- **What you are asked to do**: Could you reproduce the lines below from the one with "R3: 10k (GND, U2/PA2) -> 18k (GND, U2/PA2)" through the one with "U2 pin VSS: GND -> +9V"? Keep both ends and add nothing.

[Change detection data]
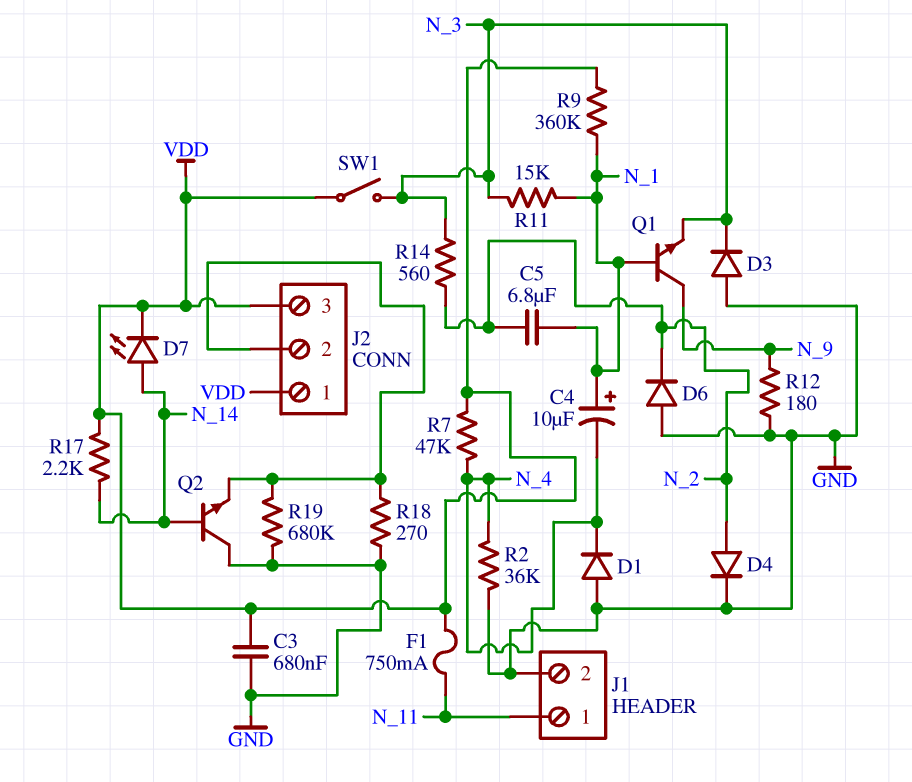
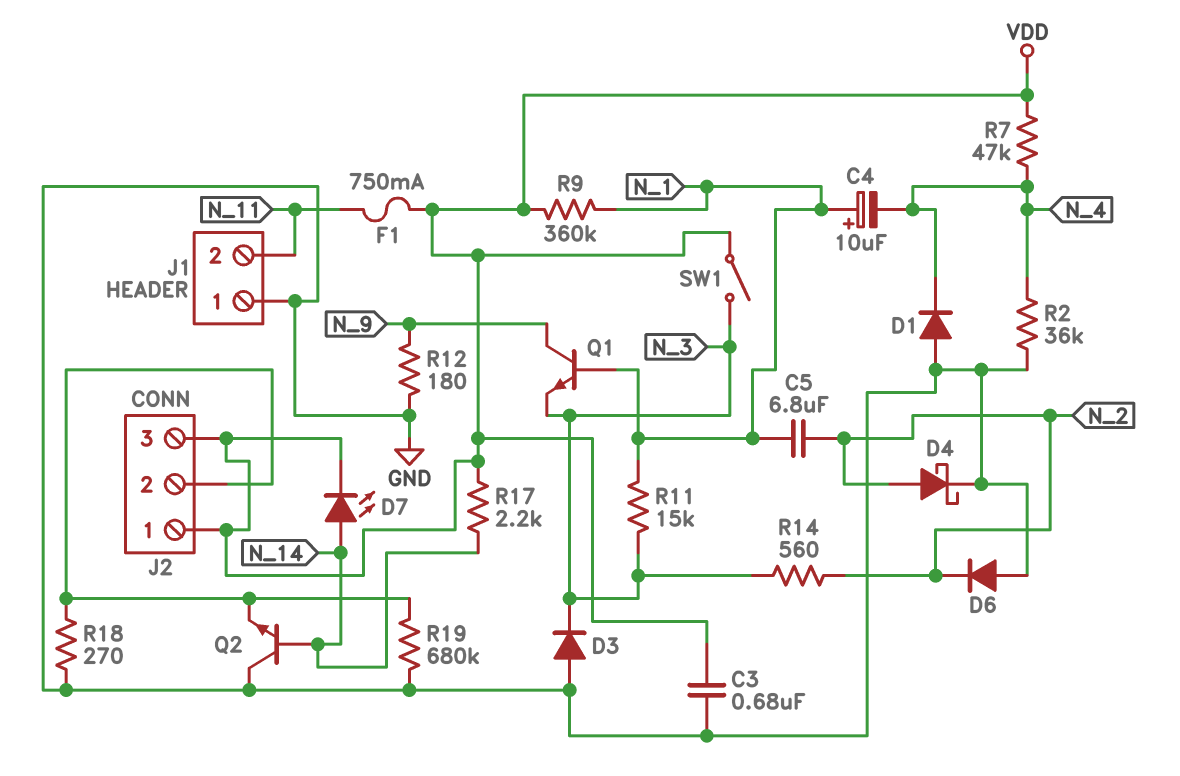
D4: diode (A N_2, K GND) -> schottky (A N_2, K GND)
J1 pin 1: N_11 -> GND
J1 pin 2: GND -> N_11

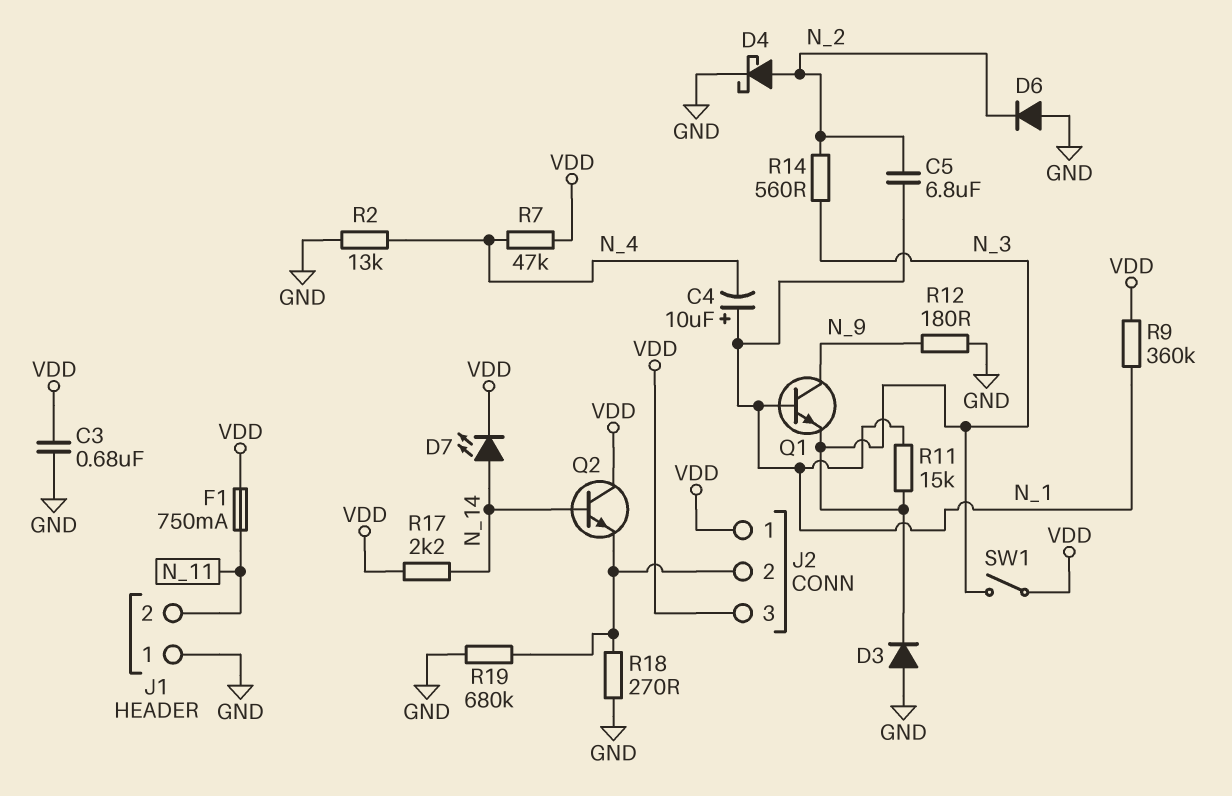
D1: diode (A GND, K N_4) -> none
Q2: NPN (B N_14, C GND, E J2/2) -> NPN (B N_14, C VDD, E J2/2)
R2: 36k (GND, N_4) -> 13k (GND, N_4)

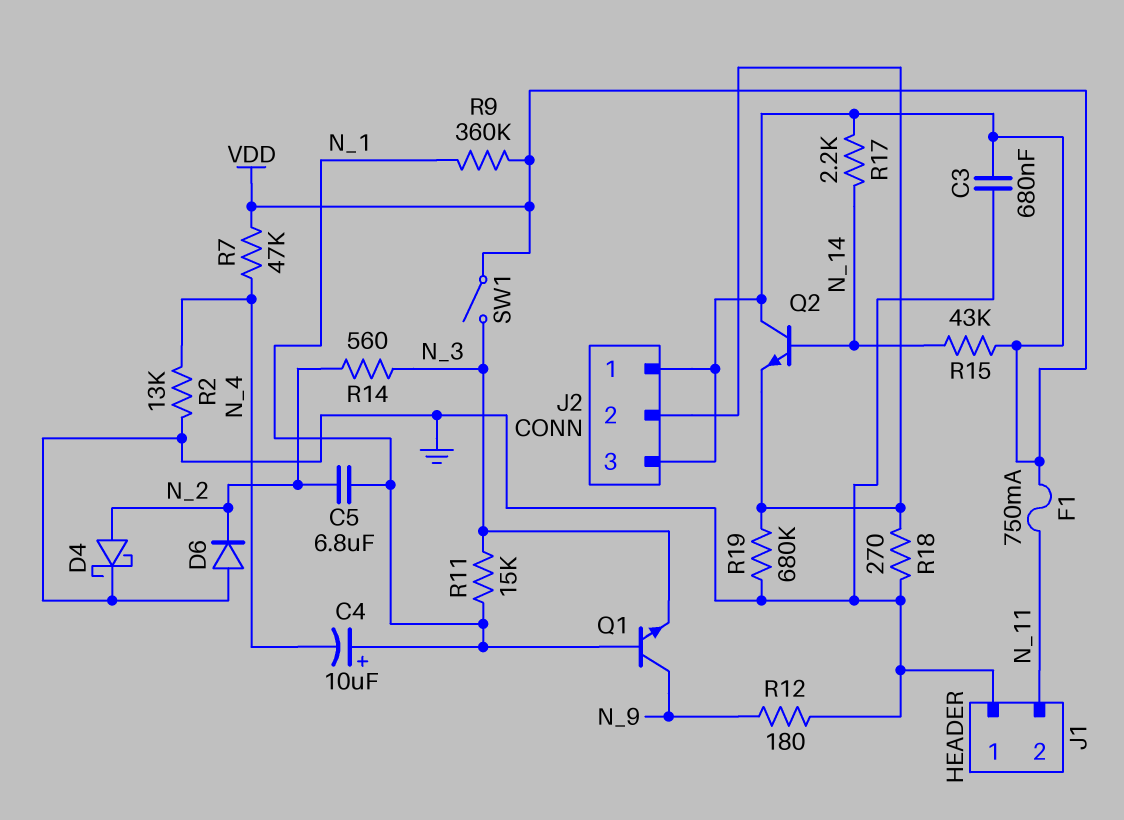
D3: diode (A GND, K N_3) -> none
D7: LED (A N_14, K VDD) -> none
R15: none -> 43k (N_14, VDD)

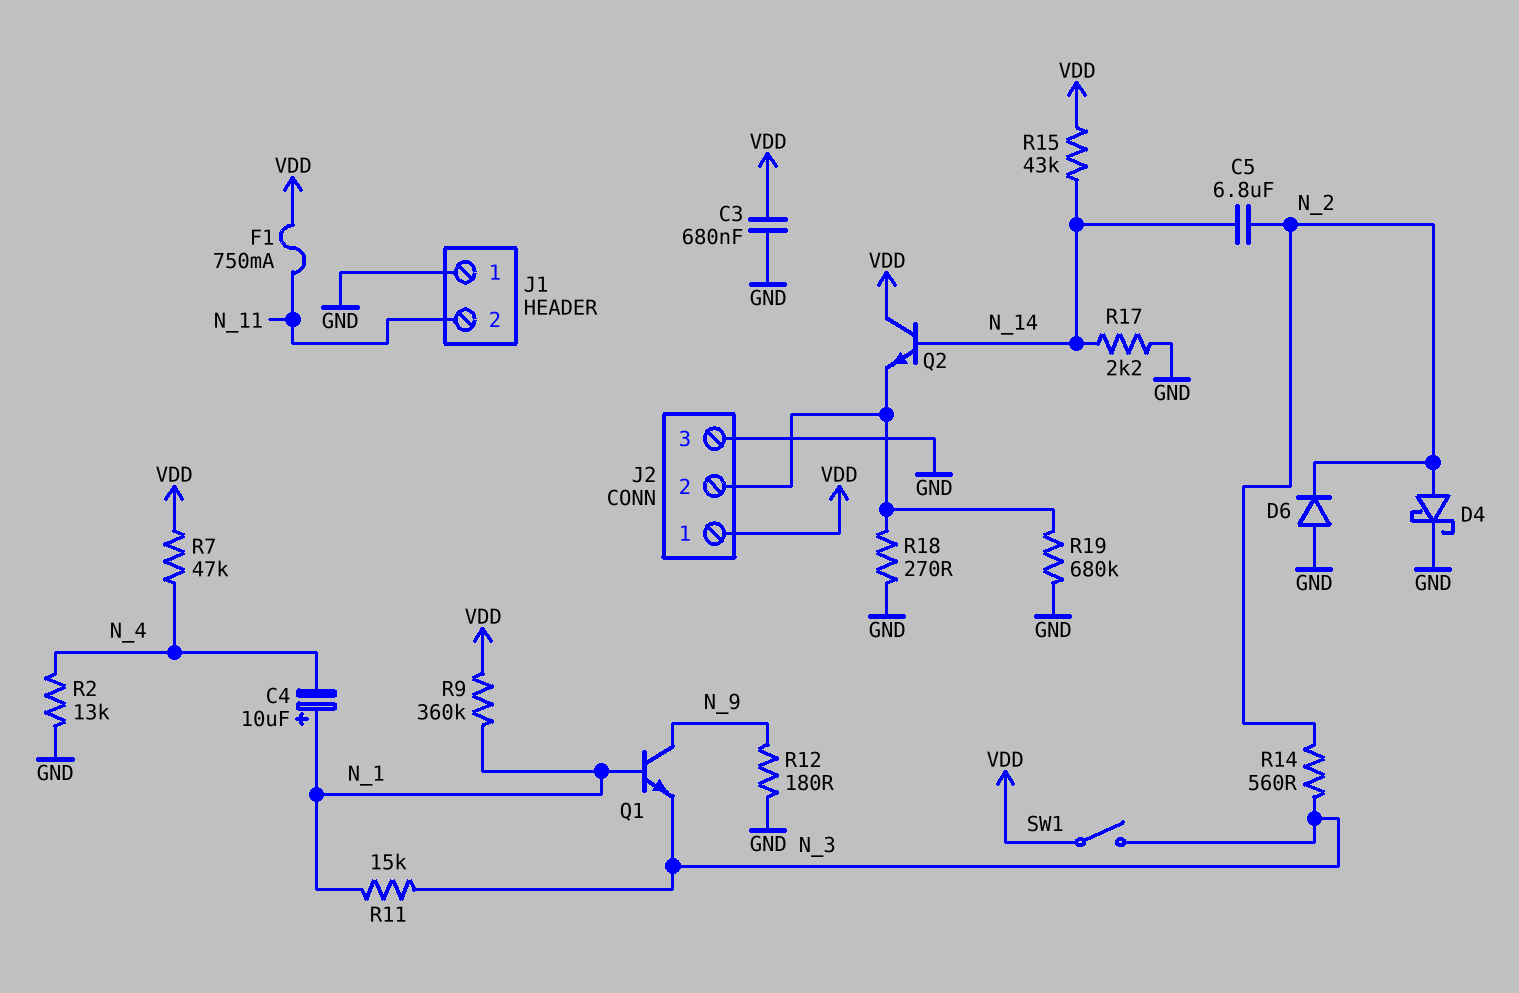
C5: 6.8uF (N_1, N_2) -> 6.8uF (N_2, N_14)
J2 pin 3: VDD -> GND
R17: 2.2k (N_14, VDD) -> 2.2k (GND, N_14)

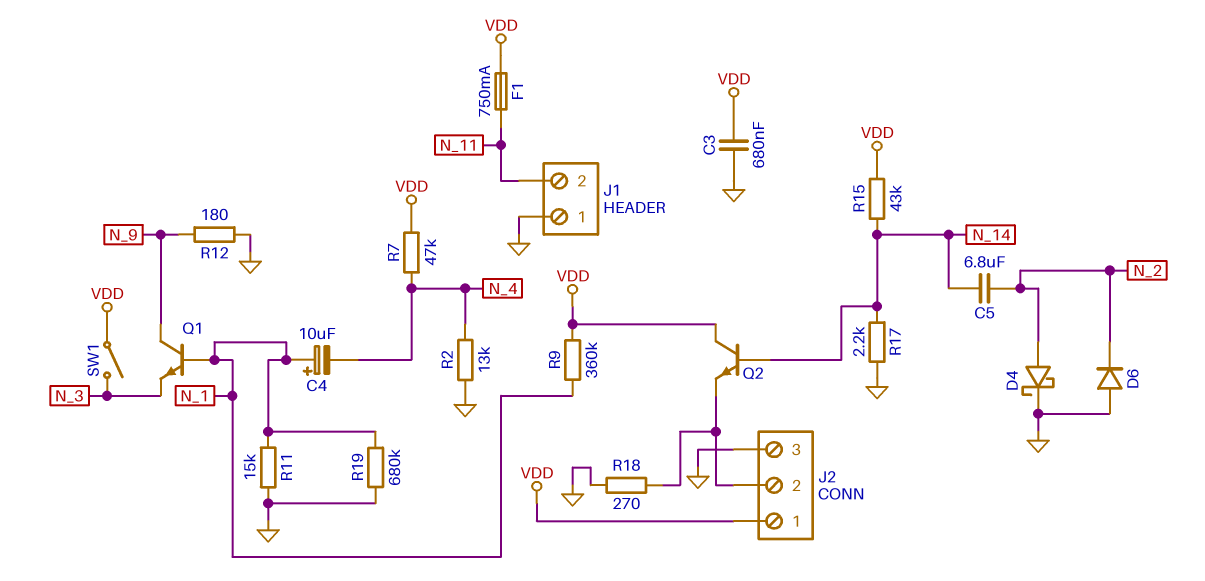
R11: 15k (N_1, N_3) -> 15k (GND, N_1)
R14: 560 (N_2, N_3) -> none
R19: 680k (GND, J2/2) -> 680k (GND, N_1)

--

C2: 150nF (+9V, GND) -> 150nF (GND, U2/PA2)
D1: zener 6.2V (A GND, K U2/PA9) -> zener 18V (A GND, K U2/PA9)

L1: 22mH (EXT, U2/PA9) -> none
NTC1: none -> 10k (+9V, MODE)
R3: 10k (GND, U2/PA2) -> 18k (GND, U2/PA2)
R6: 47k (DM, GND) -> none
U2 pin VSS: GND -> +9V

- **Output for this exercise**:
R3: 10k (GND, U2/PA2) -> 18k (GND, U2/PA2)
R6: 47k (DM, GND) -> none
U2 pin VSS: GND -> +9V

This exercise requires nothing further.